──────── DATA SUPPLIED ────────

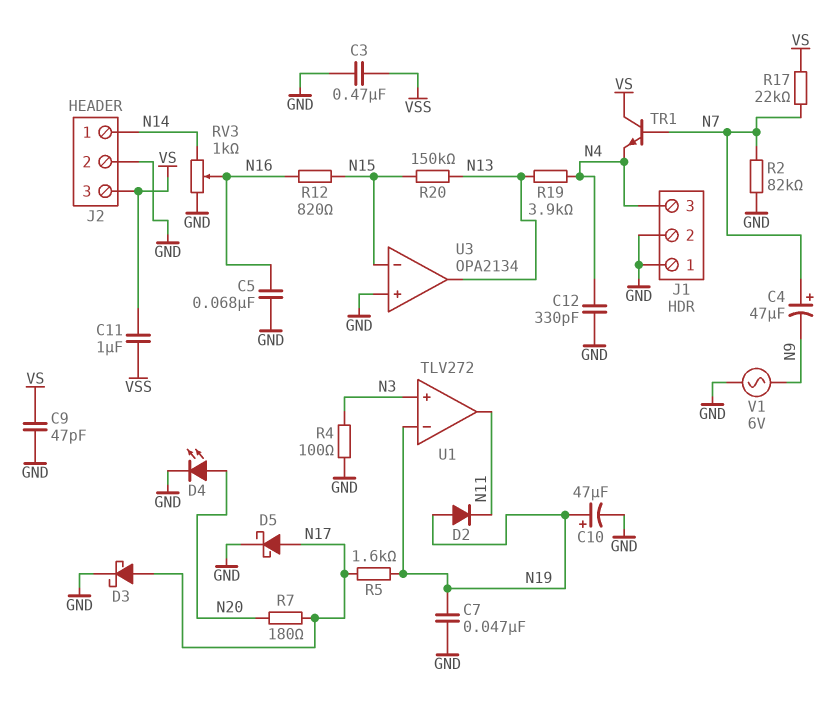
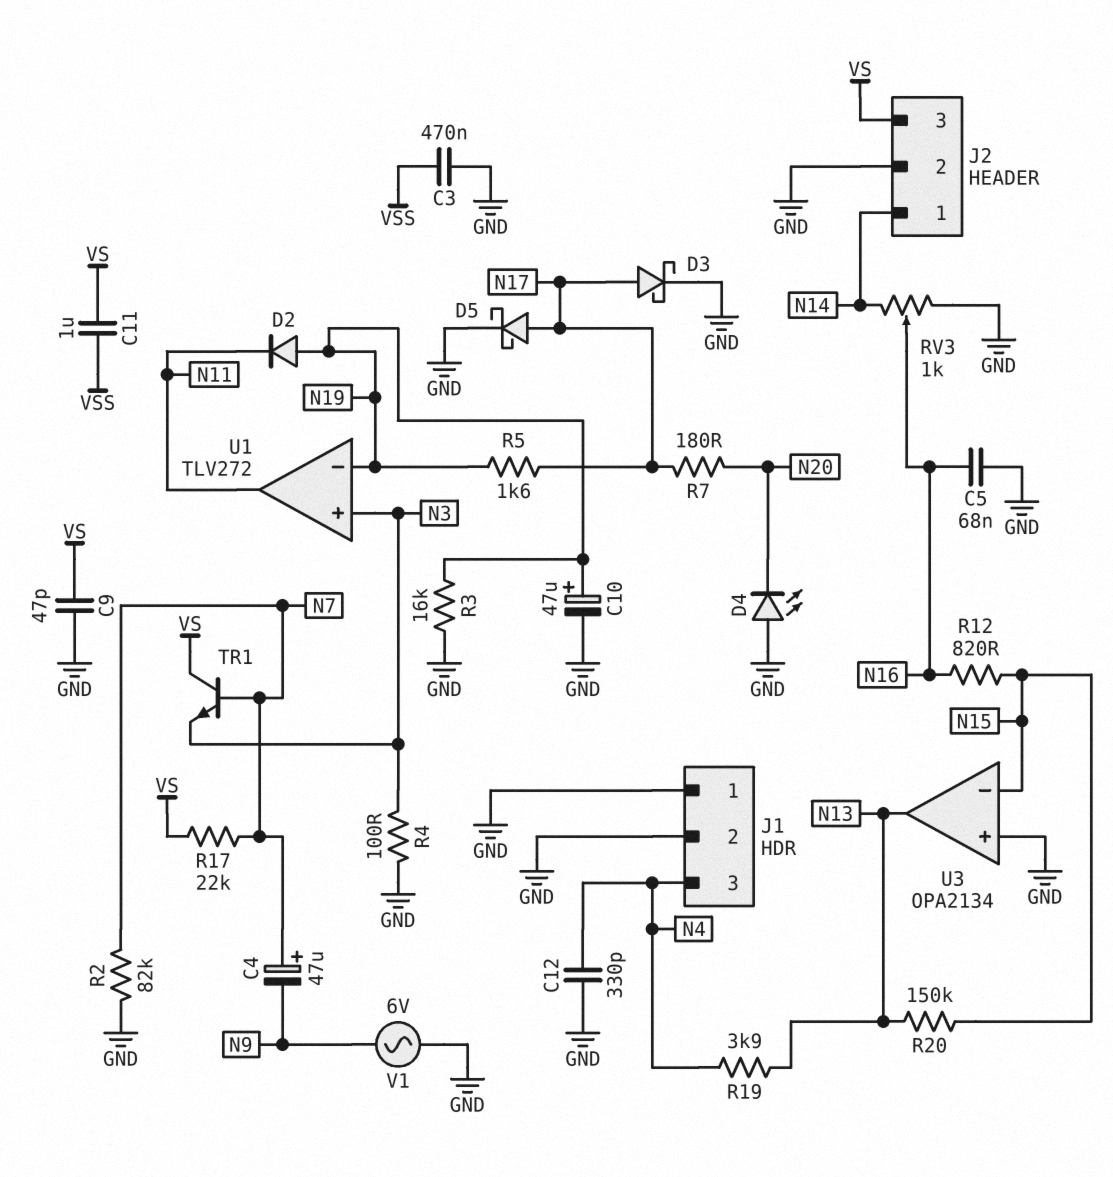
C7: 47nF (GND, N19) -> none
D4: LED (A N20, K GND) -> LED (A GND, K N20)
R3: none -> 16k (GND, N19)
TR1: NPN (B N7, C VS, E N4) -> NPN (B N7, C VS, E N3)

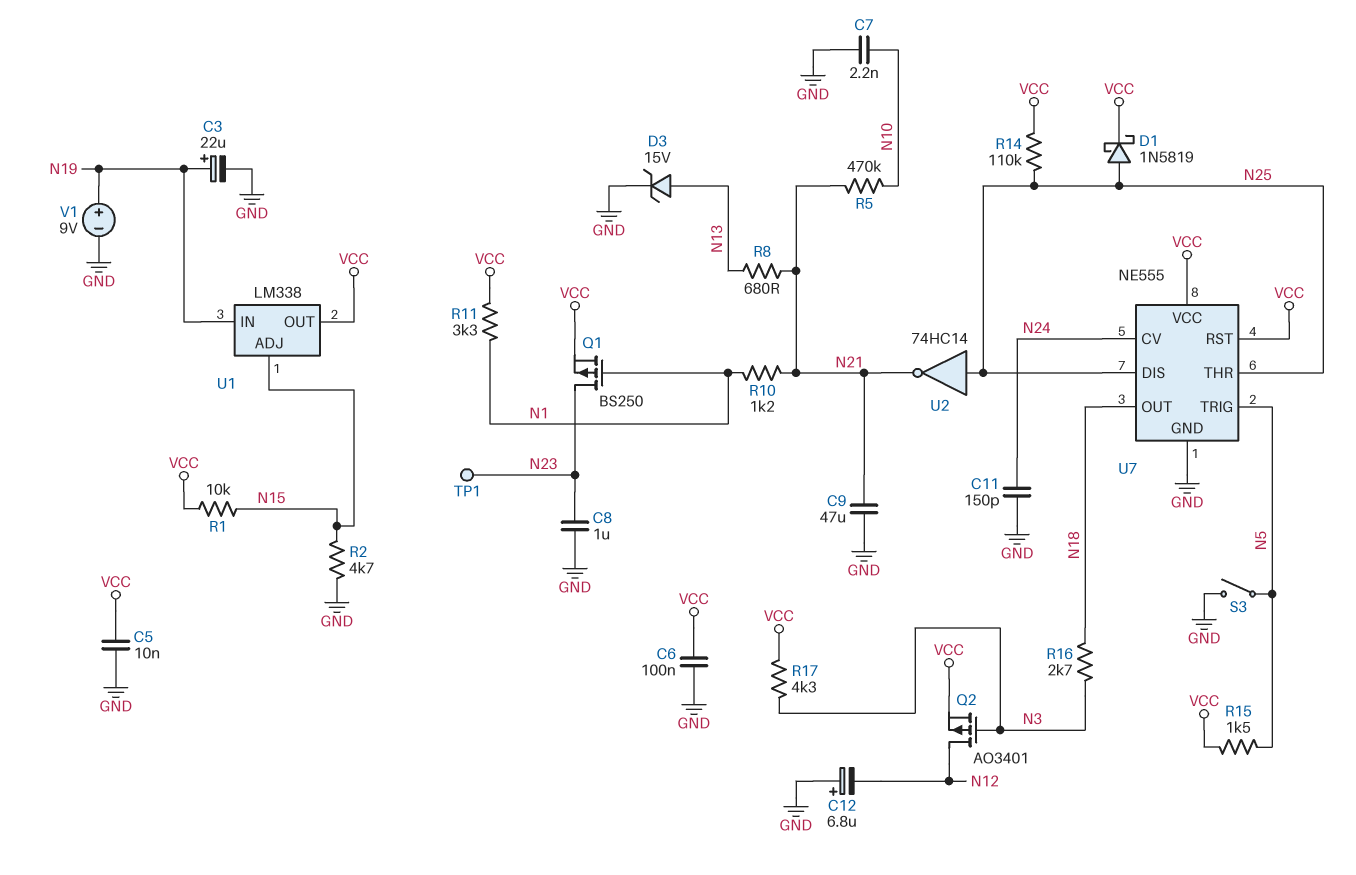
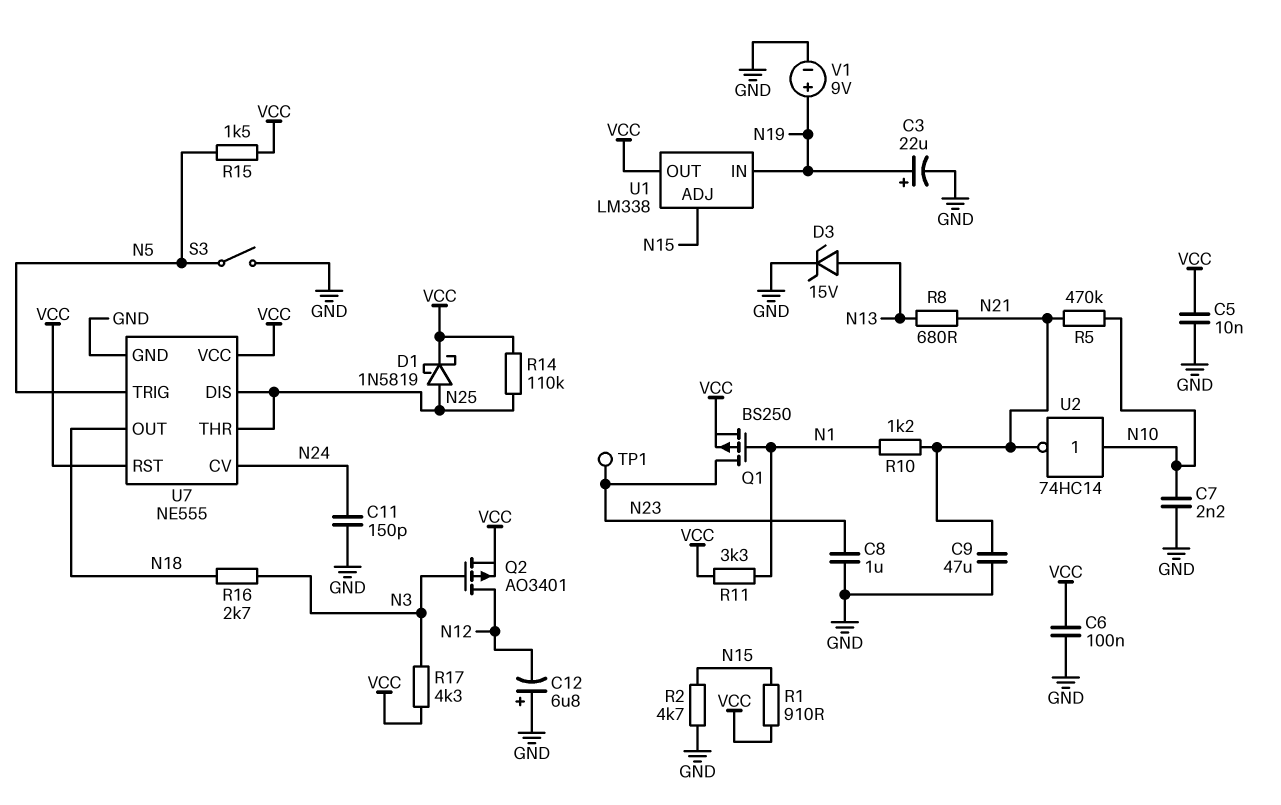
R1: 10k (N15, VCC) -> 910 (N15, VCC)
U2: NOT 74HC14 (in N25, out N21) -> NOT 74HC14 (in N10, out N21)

────────
──────── DATA SUPPLIED ────────

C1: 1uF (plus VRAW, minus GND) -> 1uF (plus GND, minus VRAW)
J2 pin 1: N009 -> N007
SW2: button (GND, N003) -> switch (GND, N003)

────────
──────── DATA SUPPLIED ────────

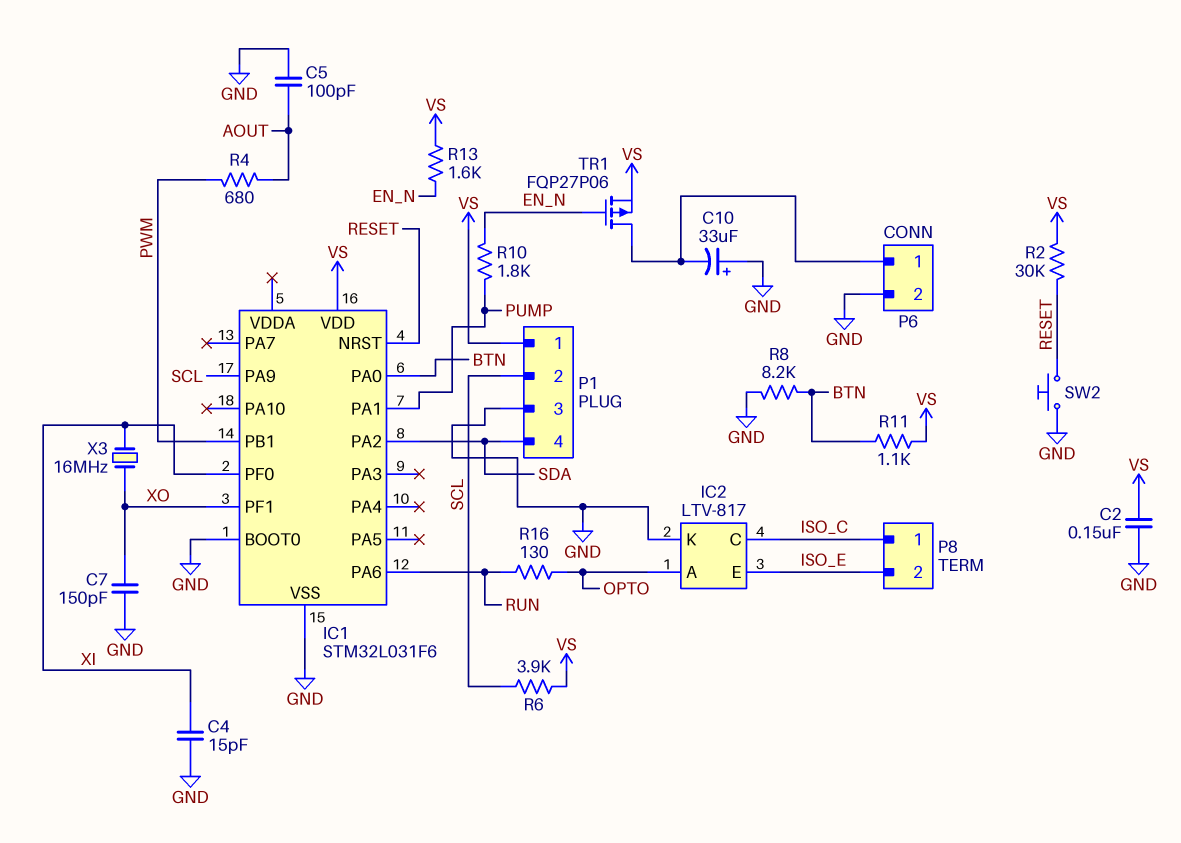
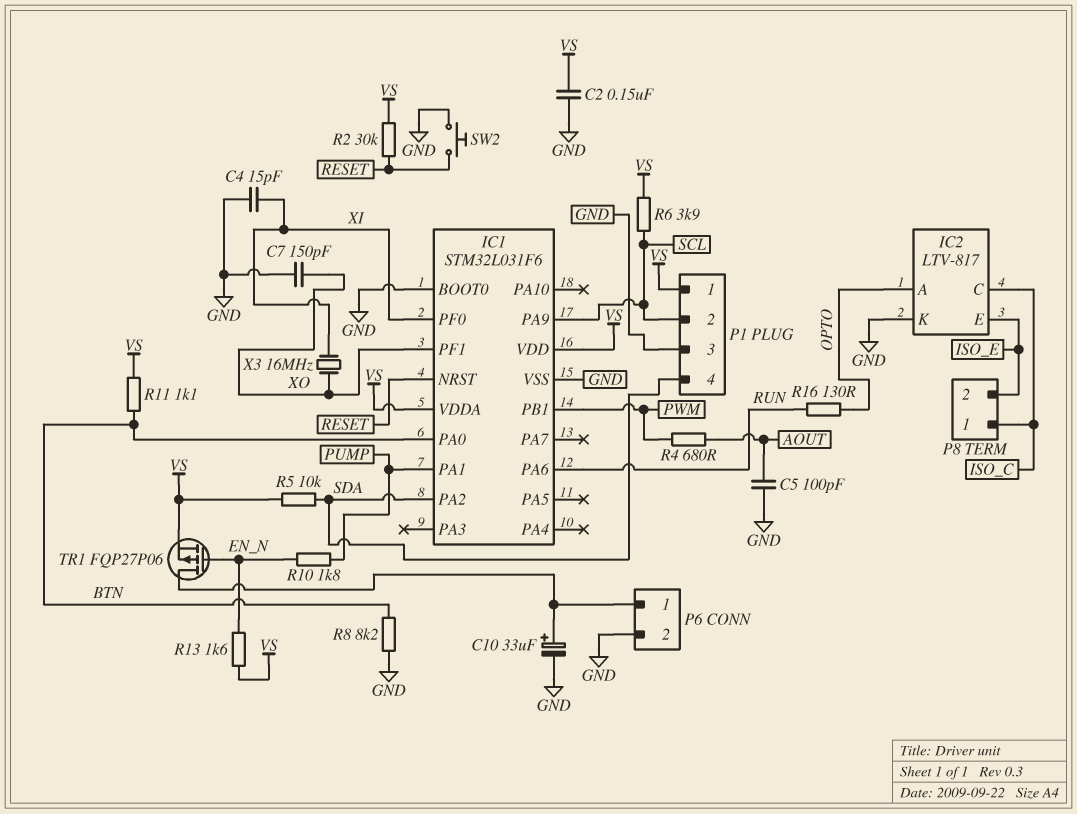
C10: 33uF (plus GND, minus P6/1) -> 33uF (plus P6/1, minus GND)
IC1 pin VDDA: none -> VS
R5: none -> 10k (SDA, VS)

────────

■ INSTRUCTIONS TO FOLLOW ■
Among the lines above, find those carrying the word "plus" and copy them out.

■ TASK SOLUTION ■
C1: 1uF (plus VRAW, minus GND) -> 1uF (plus GND, minus VRAW)
C10: 33uF (plus GND, minus P6/1) -> 33uF (plus P6/1, minus GND)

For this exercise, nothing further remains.